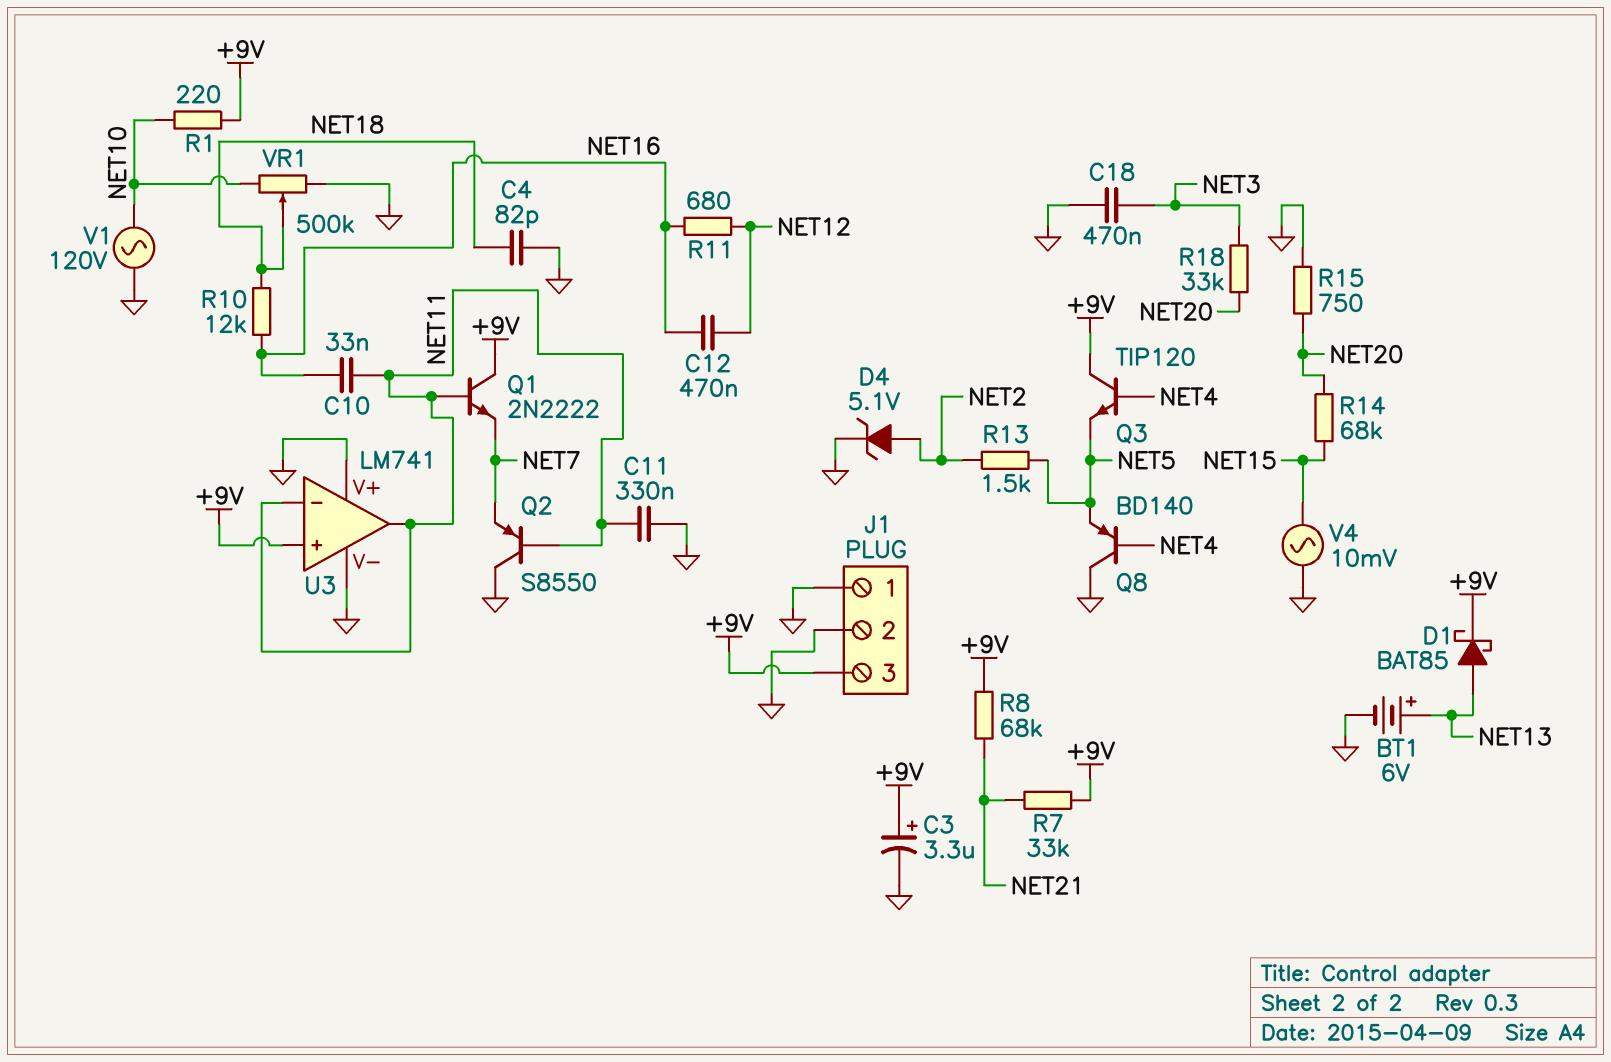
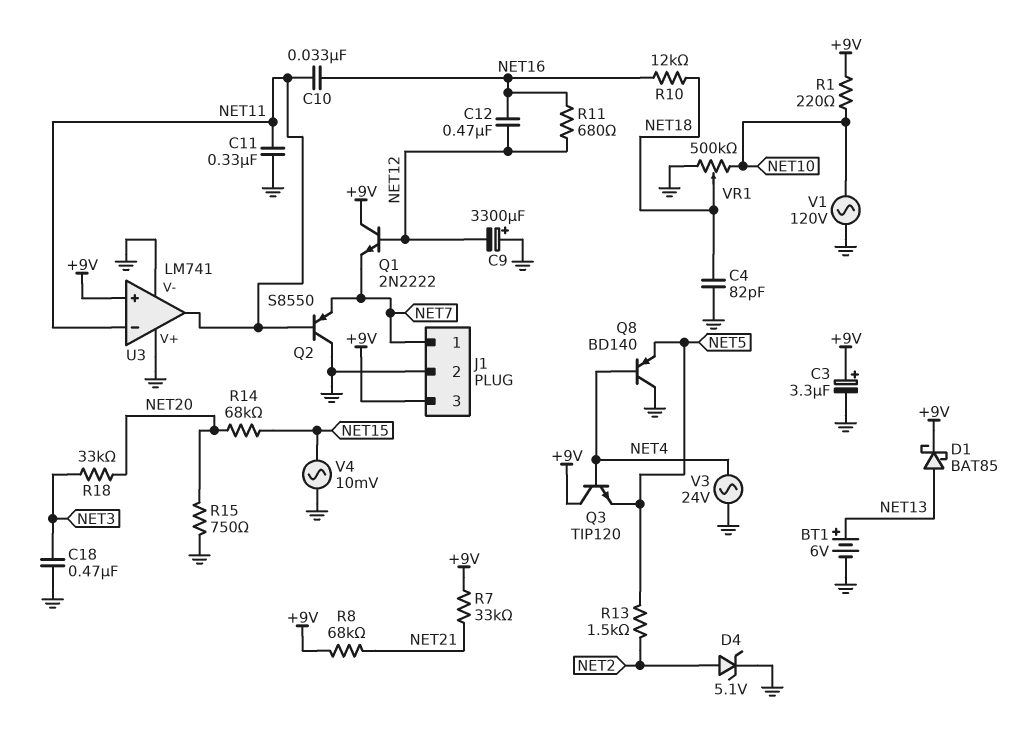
C9: none -> 3300uF (plus GND, minus NET12)
J1 pin 1: GND -> NET7
Q1: NPN 2N2222 (B NET11, C +9V, E NET7) -> NPN 2N2222 (B NET12, C +9V, E NET7)
V3: none -> AC 24V (GND, NET4)

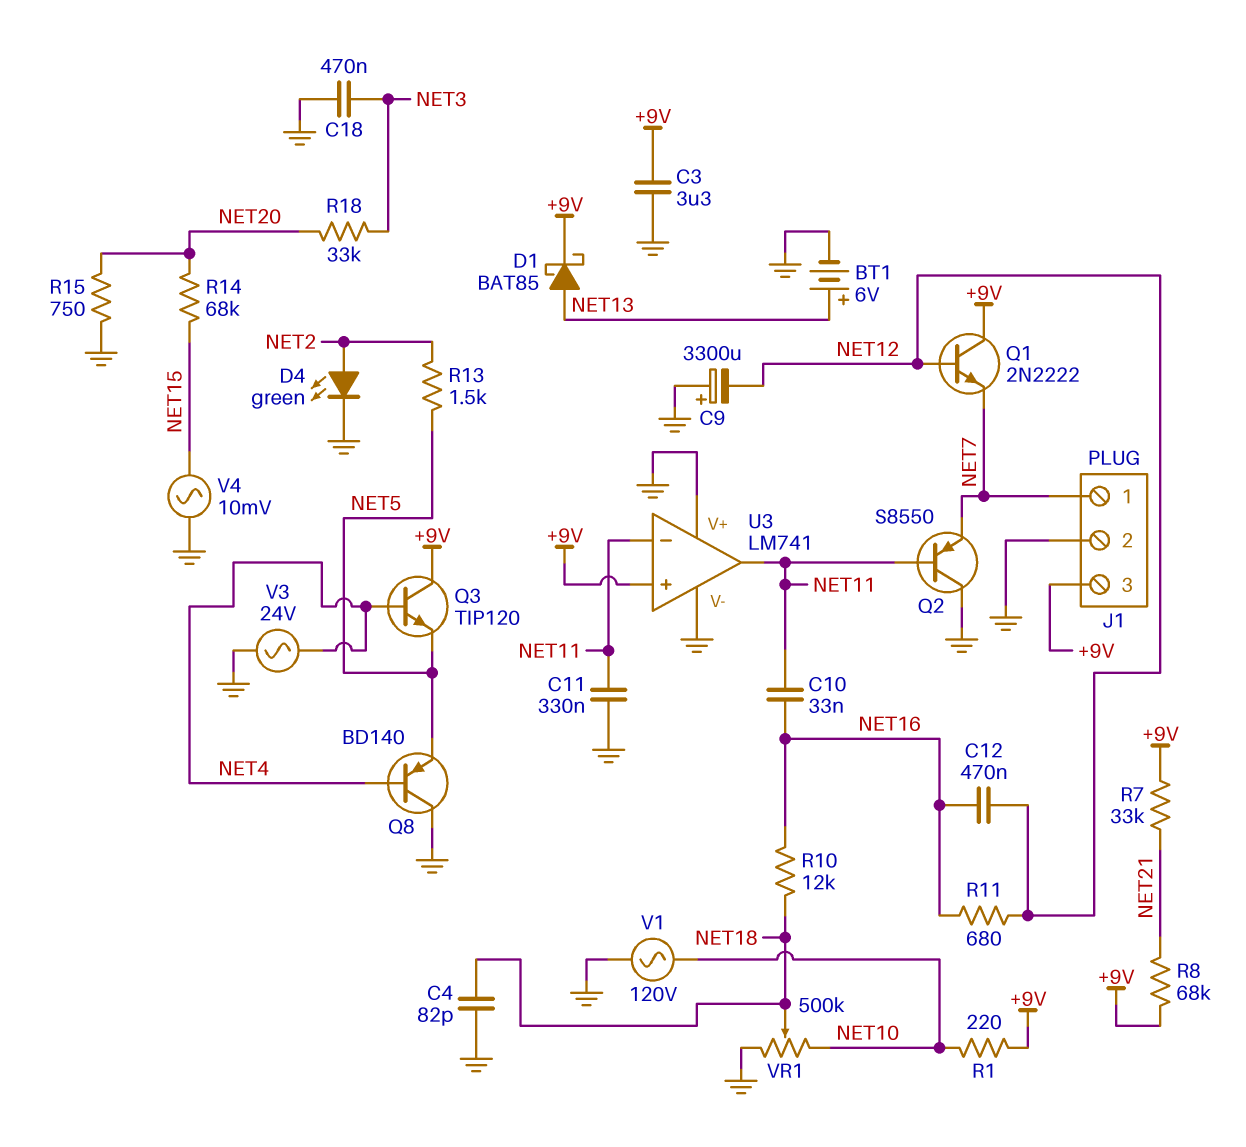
C3: 3.3uF (plus +9V, minus GND) -> 3.3uF (+9V, GND)
D4: zener 5.1V (A NET2, K GND) -> LED green (A NET2, K GND)

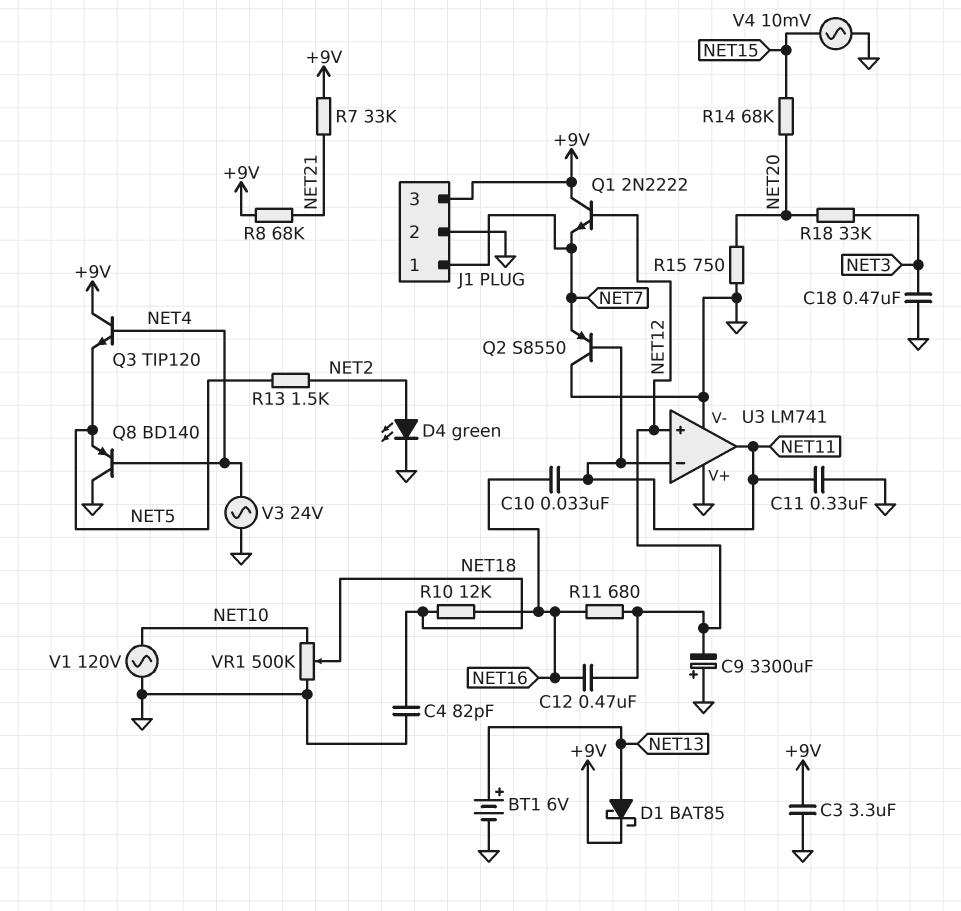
R1: 220 (+9V, NET10) -> none
U3 pin in+: +9V -> NET12

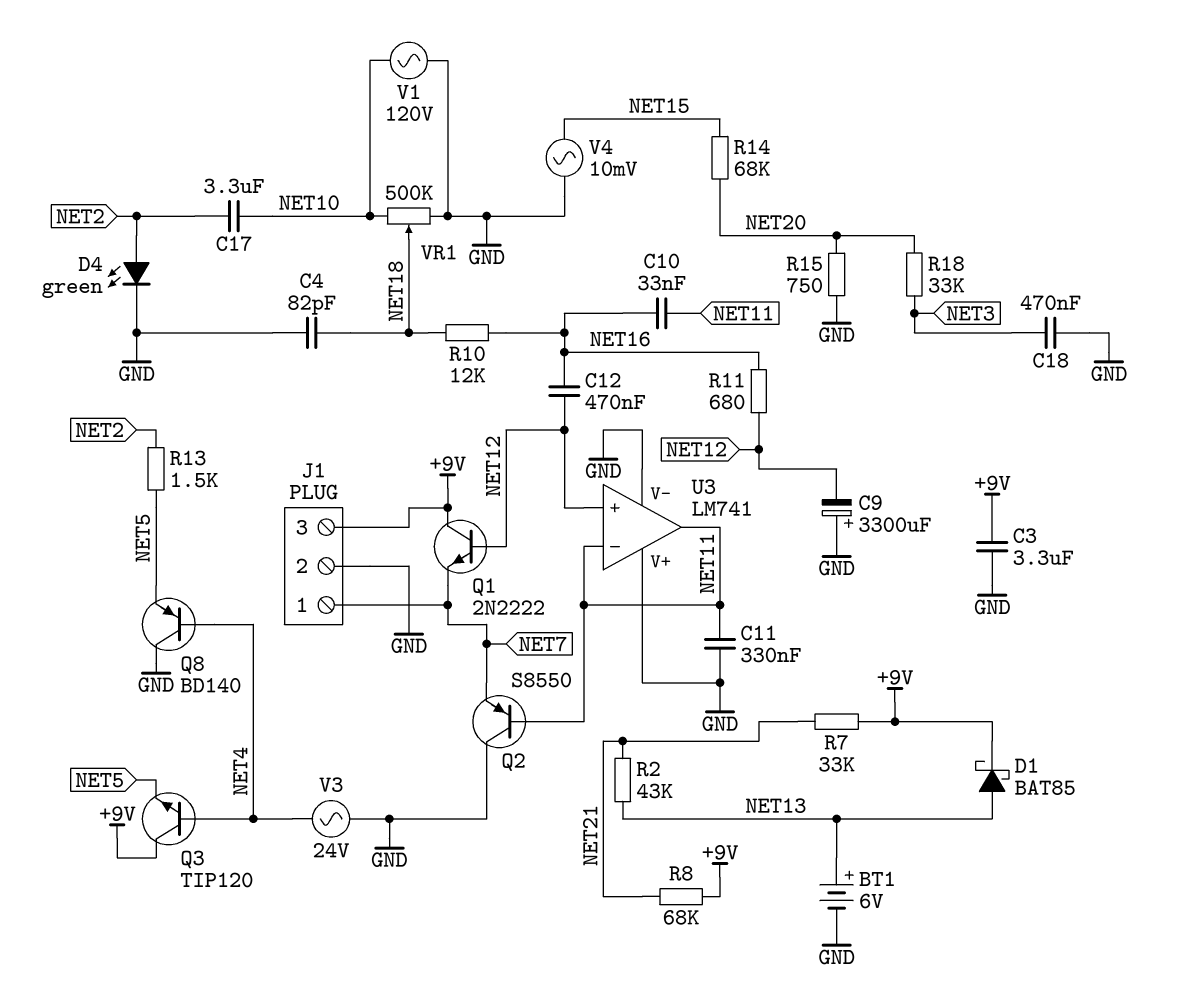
C17: none -> 3.3uF (NET2, NET10)
R2: none -> 43k (NET13, NET21)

━━━━━━━━━━━━━━━━━━━━━━━━━━━━━━

_What needs to be done_
Which lines of the data include the string "none"? Find them and copy each one.

_Expected answer_
C9: none -> 3300uF (plus GND, minus NET12)
V3: none -> AC 24V (GND, NET4)
R1: 220 (+9V, NET10) -> none
C17: none -> 3.3uF (NET2, NET10)
R2: none -> 43k (NET13, NET21)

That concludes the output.